Use the entries below and reproduce exactly the lines from the one containing "orange camera: 4 -> 1" down to the one containing "white robot: 3 -> 5", both of them included.

(Stored data entries)
================

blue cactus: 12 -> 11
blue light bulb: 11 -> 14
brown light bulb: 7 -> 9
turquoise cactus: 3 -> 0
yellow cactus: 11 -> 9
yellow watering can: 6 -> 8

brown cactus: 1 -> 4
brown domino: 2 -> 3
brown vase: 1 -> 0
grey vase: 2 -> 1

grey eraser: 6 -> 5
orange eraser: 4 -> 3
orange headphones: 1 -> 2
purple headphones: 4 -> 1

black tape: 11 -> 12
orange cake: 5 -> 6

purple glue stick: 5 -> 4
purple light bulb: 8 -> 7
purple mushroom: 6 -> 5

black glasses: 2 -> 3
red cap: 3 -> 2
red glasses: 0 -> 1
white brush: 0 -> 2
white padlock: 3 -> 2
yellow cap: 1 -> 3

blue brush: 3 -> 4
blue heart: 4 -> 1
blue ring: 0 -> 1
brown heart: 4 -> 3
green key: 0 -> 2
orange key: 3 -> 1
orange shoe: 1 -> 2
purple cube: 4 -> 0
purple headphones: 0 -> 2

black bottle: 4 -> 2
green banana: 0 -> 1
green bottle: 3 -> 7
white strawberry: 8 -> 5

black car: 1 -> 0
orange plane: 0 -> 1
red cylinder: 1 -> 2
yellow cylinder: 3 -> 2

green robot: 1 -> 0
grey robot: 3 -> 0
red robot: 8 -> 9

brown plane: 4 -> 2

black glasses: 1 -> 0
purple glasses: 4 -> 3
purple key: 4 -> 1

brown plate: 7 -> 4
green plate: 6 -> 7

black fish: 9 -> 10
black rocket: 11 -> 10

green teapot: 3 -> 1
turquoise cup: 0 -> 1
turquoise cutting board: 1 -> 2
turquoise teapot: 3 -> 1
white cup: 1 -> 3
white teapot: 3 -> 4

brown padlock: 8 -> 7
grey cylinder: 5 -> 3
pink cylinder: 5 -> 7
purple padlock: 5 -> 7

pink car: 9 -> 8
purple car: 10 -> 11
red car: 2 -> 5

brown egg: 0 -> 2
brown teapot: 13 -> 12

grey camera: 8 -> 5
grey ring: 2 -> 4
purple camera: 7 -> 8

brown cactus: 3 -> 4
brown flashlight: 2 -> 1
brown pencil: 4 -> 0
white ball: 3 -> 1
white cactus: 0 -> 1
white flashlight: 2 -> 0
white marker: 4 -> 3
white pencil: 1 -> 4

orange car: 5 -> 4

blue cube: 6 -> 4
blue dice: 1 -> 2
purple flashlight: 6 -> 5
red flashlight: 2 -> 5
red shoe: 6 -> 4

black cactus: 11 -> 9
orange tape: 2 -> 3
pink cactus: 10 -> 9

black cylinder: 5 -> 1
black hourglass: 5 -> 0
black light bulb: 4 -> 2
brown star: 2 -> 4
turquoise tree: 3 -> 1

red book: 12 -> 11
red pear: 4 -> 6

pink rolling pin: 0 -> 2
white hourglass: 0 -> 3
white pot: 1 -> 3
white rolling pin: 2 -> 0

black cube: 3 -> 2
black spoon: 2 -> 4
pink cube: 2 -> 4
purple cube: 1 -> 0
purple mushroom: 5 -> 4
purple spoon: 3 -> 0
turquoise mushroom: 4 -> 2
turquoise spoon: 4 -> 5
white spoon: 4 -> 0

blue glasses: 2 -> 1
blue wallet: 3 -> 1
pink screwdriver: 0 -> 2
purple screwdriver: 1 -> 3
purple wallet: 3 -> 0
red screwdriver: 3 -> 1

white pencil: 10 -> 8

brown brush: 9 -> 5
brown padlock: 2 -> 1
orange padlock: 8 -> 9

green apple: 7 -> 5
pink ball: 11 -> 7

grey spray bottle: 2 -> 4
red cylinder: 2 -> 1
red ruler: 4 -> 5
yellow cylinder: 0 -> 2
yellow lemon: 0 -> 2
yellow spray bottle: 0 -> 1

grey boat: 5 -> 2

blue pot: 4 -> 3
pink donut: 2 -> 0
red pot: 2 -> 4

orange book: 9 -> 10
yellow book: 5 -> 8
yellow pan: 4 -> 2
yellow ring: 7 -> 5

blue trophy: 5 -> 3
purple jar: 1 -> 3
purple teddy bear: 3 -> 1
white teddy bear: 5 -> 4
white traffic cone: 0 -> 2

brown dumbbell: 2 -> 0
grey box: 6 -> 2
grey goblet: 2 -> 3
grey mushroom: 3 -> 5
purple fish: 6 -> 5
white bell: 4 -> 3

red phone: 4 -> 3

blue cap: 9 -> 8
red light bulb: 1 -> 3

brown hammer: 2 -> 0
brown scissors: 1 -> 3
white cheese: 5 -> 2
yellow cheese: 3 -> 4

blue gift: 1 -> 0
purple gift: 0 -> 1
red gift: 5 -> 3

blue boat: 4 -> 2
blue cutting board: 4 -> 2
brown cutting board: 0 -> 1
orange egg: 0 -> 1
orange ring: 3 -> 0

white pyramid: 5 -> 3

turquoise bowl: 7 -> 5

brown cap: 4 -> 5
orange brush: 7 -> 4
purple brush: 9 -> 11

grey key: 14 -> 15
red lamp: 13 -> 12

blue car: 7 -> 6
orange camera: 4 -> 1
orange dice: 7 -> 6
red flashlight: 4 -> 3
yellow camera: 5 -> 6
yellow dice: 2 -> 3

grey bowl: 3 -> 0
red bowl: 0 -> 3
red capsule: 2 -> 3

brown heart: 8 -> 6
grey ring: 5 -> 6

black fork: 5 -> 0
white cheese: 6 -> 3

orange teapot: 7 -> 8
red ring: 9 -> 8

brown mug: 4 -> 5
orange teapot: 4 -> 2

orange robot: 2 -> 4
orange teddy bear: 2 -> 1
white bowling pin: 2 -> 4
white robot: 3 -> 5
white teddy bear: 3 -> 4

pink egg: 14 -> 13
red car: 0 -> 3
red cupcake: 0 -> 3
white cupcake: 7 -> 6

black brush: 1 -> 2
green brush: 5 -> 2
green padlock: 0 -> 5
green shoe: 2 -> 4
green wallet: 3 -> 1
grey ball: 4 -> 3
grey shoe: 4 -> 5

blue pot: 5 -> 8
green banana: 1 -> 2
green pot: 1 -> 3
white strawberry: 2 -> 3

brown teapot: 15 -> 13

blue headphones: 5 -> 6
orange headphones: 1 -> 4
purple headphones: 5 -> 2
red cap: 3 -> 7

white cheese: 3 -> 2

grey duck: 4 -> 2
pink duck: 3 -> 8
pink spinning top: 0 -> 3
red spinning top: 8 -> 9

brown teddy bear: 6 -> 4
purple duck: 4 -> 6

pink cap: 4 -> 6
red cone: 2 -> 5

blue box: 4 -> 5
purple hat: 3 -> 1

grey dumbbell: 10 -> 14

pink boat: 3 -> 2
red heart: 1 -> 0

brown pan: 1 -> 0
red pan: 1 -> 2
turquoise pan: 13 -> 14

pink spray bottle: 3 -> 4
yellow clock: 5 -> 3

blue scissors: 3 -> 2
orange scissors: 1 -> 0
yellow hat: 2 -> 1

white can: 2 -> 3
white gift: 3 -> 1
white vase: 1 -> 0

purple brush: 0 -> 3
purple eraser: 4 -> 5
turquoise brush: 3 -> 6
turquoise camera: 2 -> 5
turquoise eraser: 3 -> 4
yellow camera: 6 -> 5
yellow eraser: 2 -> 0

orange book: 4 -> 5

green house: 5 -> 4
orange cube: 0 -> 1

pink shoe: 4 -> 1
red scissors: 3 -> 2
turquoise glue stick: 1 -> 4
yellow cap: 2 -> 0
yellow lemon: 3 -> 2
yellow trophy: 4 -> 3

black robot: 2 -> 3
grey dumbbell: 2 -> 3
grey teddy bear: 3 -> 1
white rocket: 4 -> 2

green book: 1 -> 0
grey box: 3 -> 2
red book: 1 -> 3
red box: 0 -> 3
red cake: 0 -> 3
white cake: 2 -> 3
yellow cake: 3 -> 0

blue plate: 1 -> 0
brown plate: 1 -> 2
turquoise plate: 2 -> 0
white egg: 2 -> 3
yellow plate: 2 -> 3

================

| Answer to the exercise |
orange camera: 4 -> 1
orange dice: 7 -> 6
red flashlight: 4 -> 3
yellow camera: 5 -> 6
yellow dice: 2 -> 3

grey bowl: 3 -> 0
red bowl: 0 -> 3
red capsule: 2 -> 3

brown heart: 8 -> 6
grey ring: 5 -> 6

black fork: 5 -> 0
white cheese: 6 -> 3

orange teapot: 7 -> 8
red ring: 9 -> 8

brown mug: 4 -> 5
orange teapot: 4 -> 2

orange robot: 2 -> 4
orange teddy bear: 2 -> 1
white bowling pin: 2 -> 4
white robot: 3 -> 5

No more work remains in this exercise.